### [Problem details]
An exact reproduction of the listing is wanted, with the pictures dropped.

Segment Open

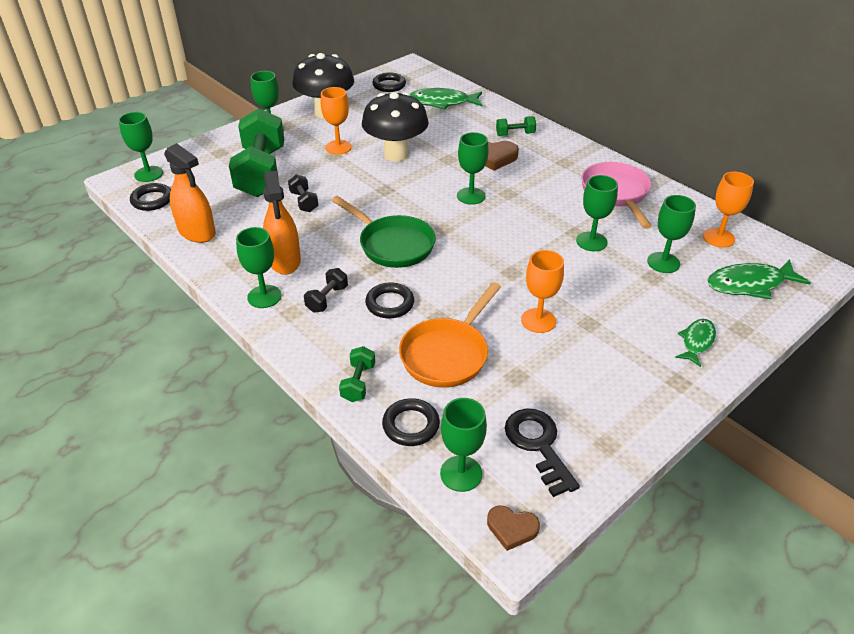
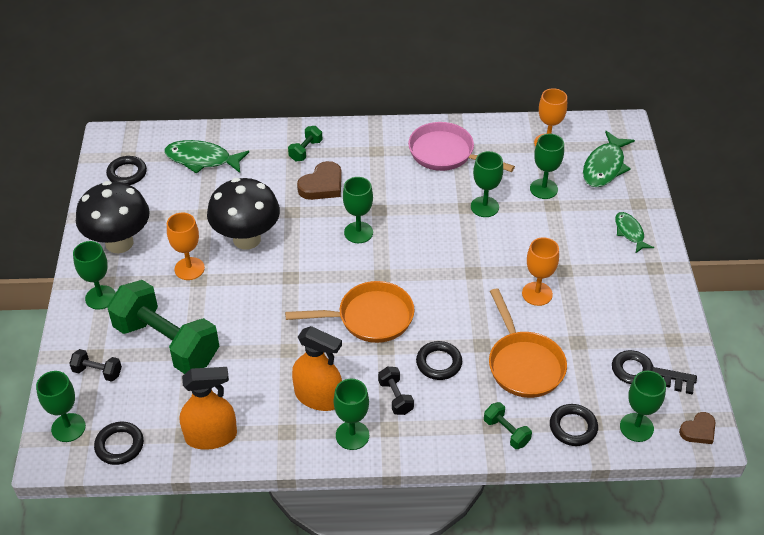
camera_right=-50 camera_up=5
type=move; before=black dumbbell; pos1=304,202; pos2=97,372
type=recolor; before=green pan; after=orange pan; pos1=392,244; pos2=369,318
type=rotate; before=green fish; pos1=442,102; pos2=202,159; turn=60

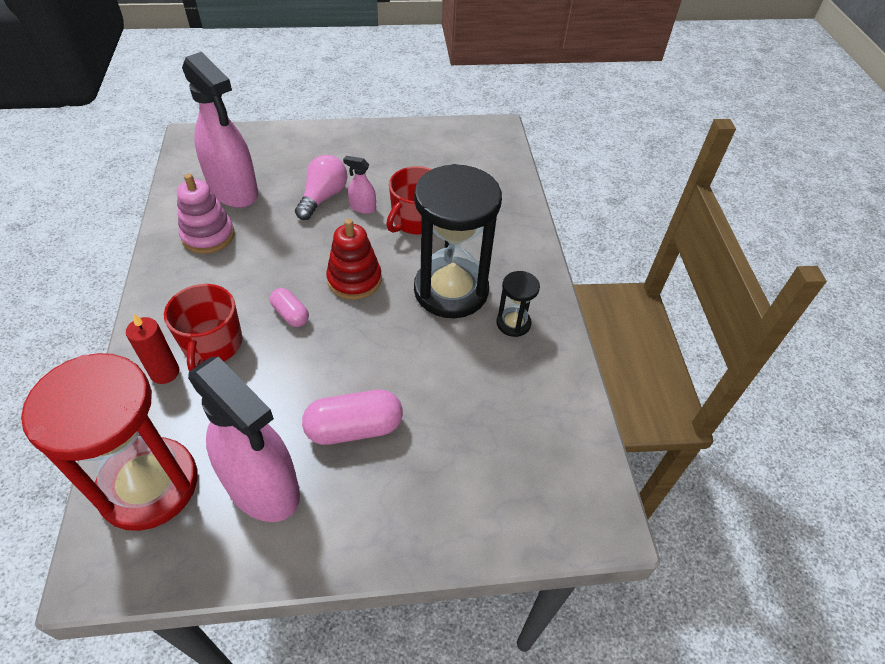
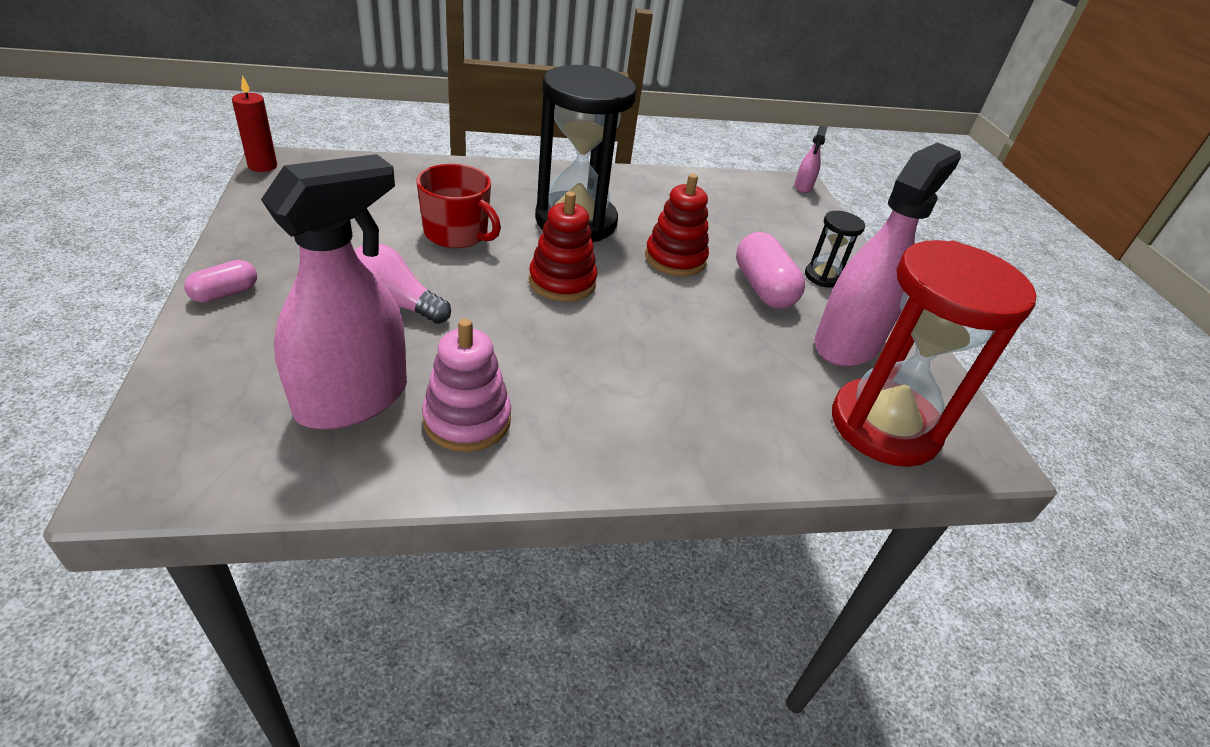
camera_right=-95 camera_up=-10
type=move; before=red candle; pos1=165,372; pos2=262,166
type=delete; before=red mug; pos1=212,345
type=move; before=pink capsule; pos1=290,314; pos2=225,293
type=move; before=pink spray bottle; pos1=362,208; pos2=803,187
type=move; before=black hourglass; pos1=513,323; pos2=823,277
type=insert; after=red stacking toy; pos2=675,259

Segment Closed

### [Result of this task]
camera_right=-50 camera_up=5
type=move; before=black dumbbell; pos1=304,202; pos2=97,372
type=recolor; before=green pan; after=orange pan; pos1=392,244; pos2=369,318
type=rotate; before=green fish; pos1=442,102; pos2=202,159; turn=60

camera_right=-95 camera_up=-10
type=move; before=red candle; pos1=165,372; pos2=262,166
type=delete; before=red mug; pos1=212,345
type=move; before=pink capsule; pos1=290,314; pos2=225,293
type=move; before=pink spray bottle; pos1=362,208; pos2=803,187
type=move; before=black hourglass; pos1=513,323; pos2=823,277
type=insert; after=red stacking toy; pos2=675,259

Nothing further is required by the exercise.